» **THE PROBLEM**:
Where a line in the records below includes "hexagon", pull that line out.

» **SUPPLIED MATERIAL**:
☆ ☆ ☆ ☆

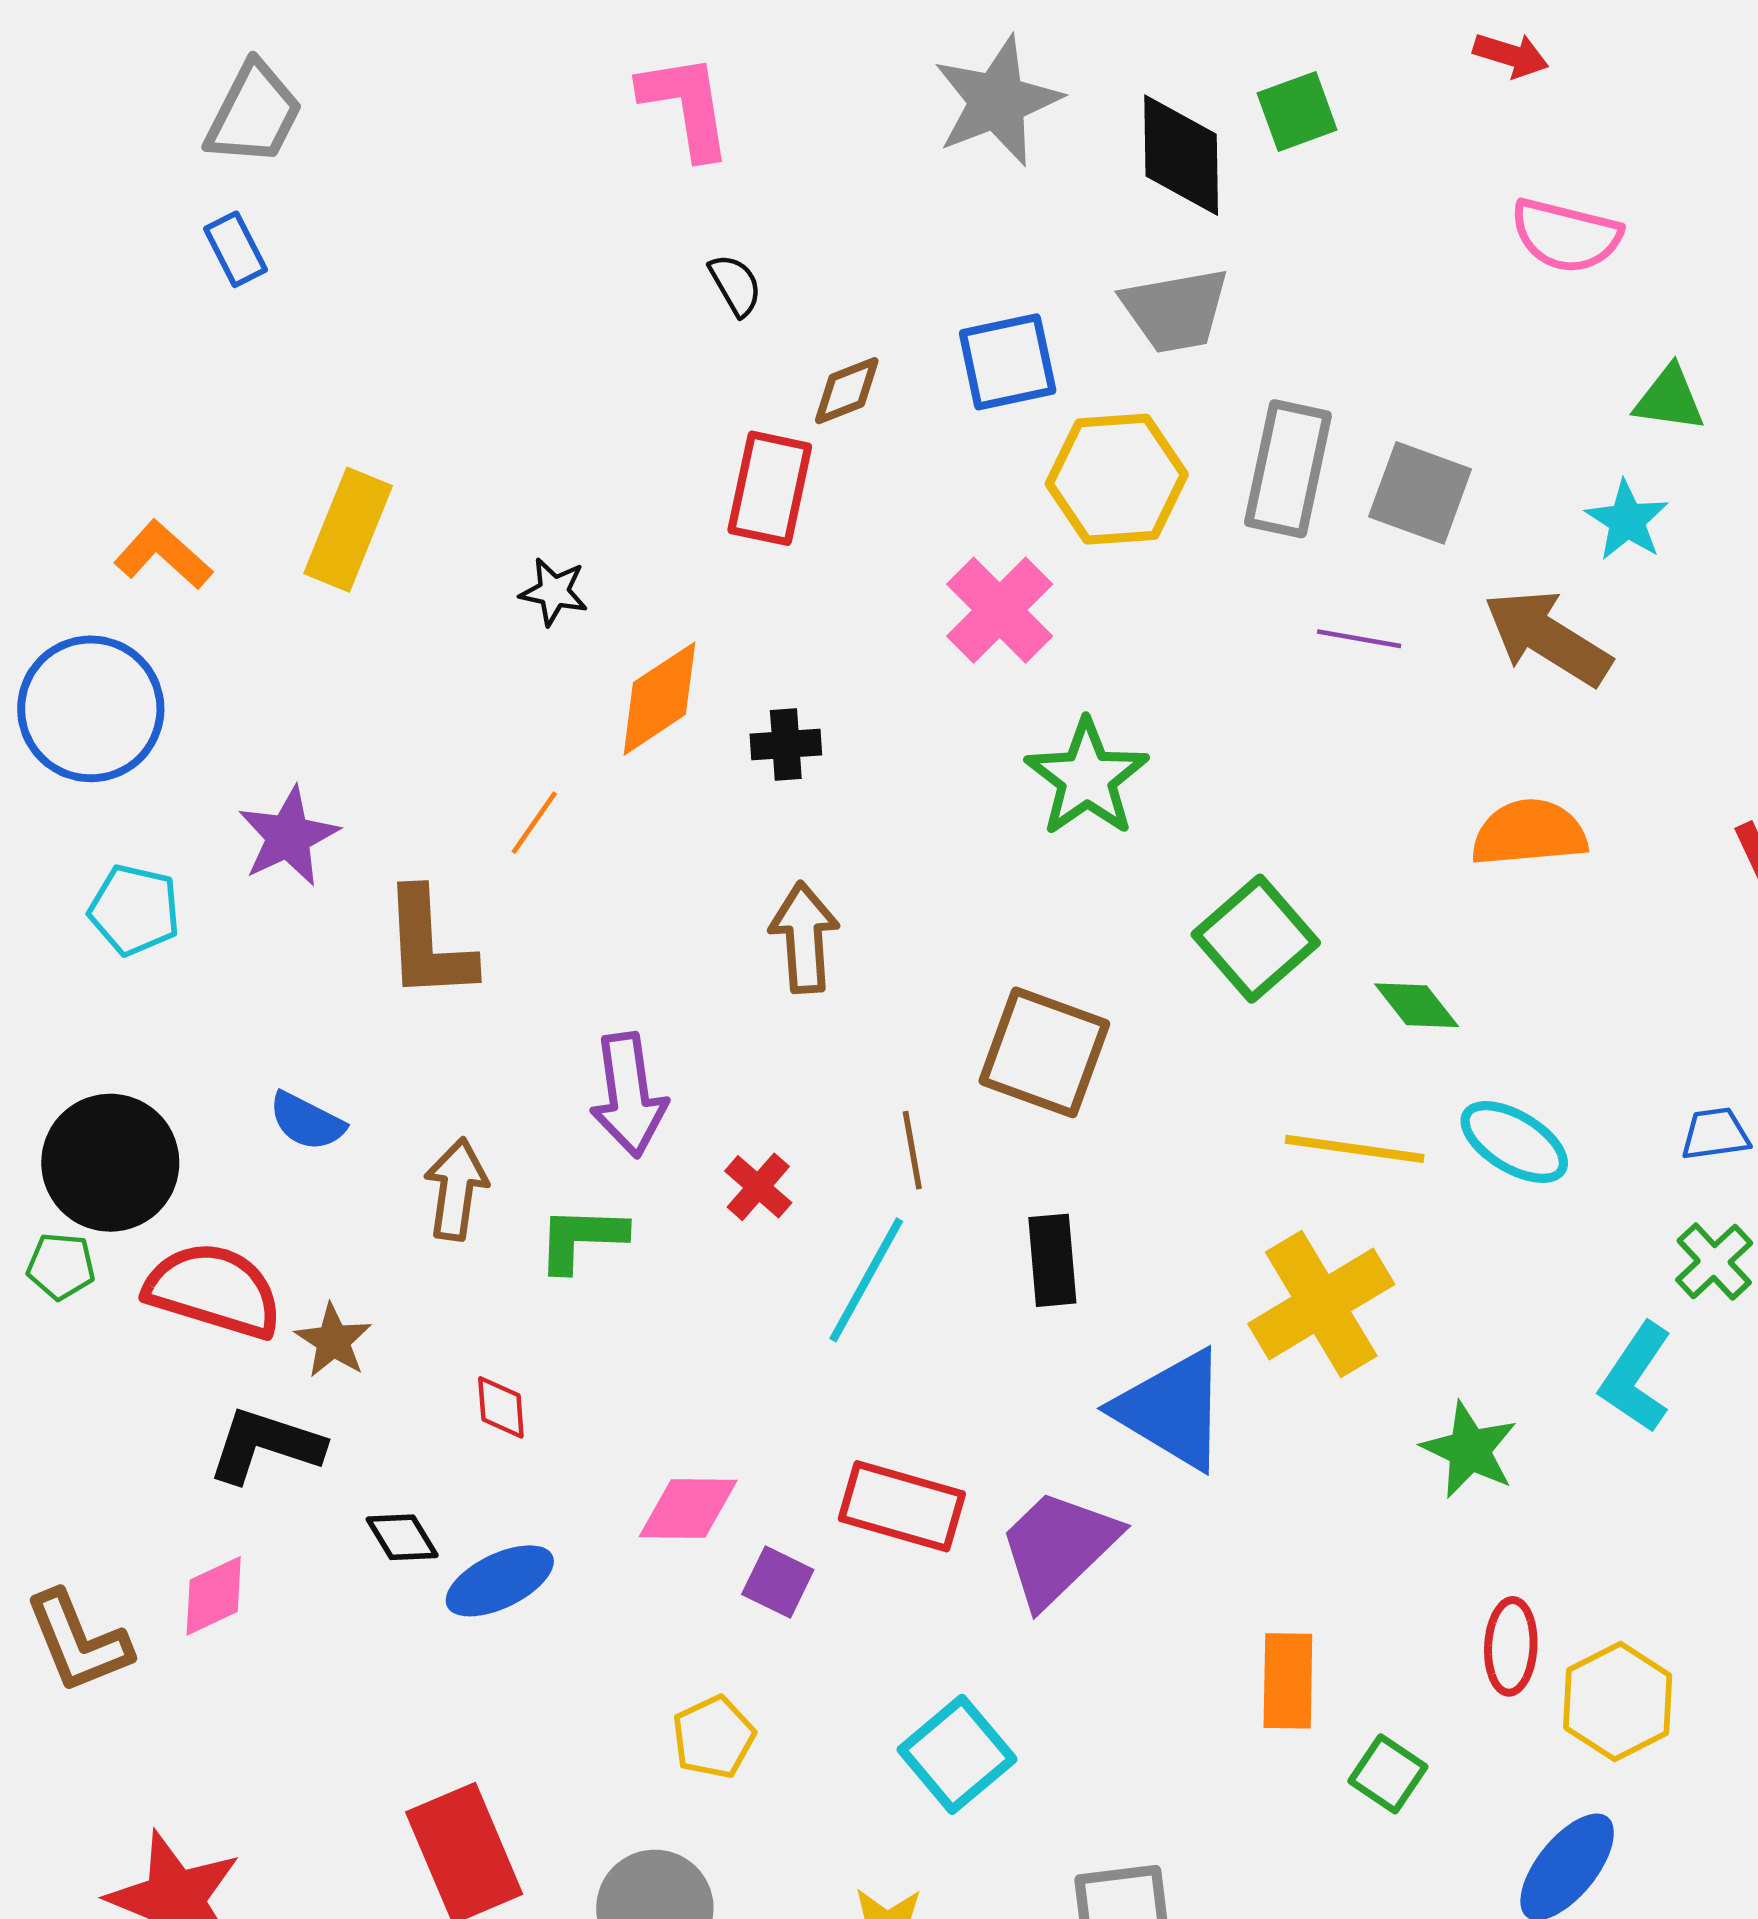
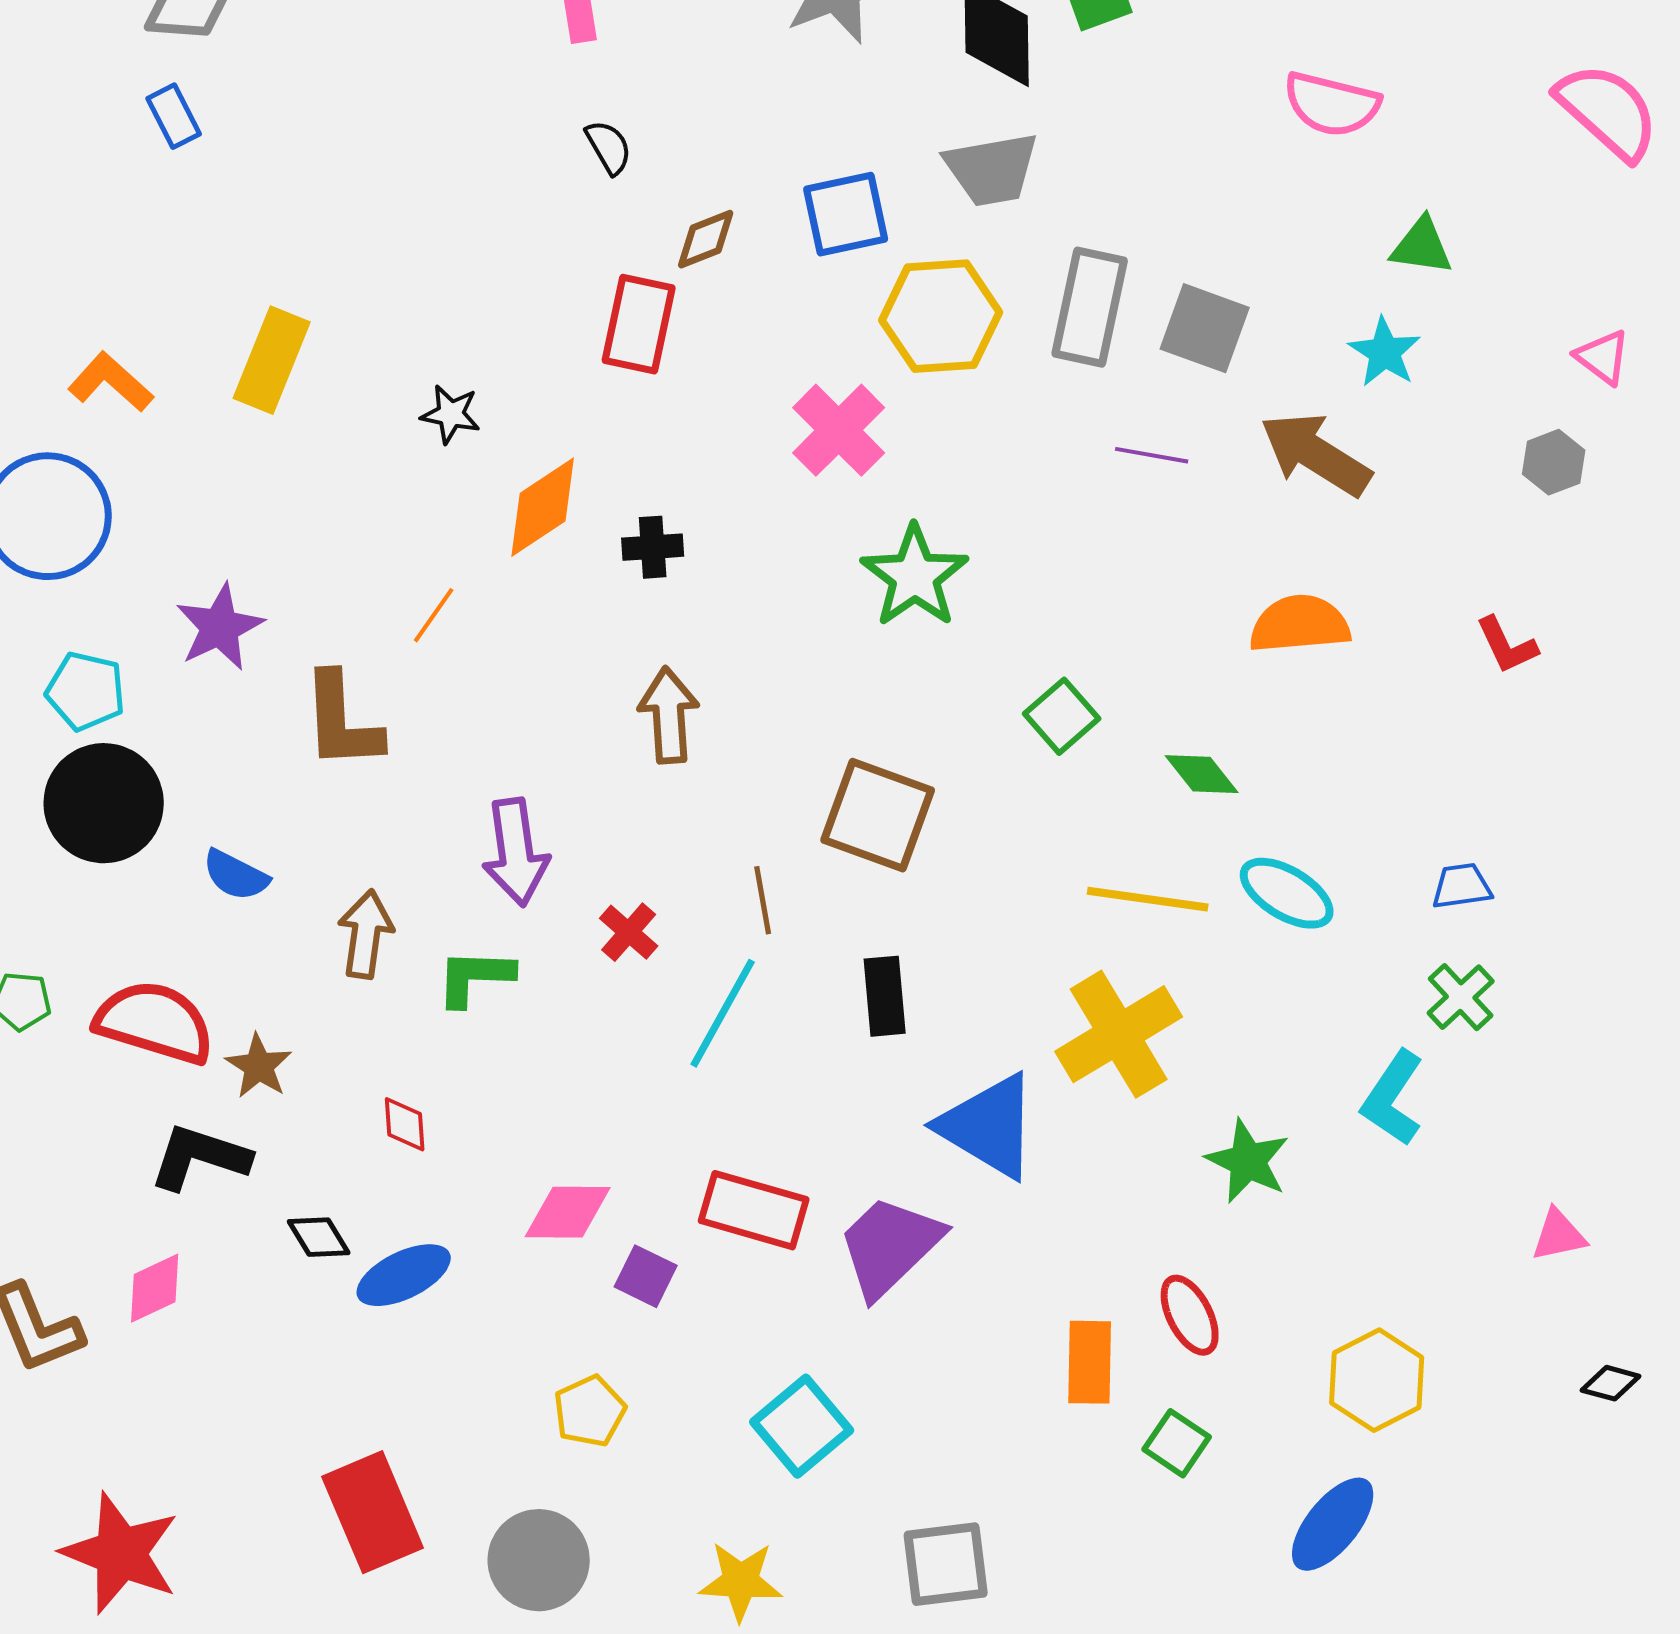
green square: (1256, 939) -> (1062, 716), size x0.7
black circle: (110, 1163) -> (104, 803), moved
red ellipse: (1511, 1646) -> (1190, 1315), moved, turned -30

☆ ☆ ☆ ☆

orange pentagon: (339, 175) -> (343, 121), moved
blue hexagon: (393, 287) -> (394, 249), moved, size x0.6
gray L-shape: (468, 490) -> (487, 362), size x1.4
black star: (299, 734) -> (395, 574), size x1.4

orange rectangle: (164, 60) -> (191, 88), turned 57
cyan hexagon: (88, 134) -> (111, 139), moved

☆ ☆ ☆ ☆

» **SOLUTION BELOW**:
blue hexagon: (393, 287) -> (394, 249), moved, size x0.6
cyan hexagon: (88, 134) -> (111, 139), moved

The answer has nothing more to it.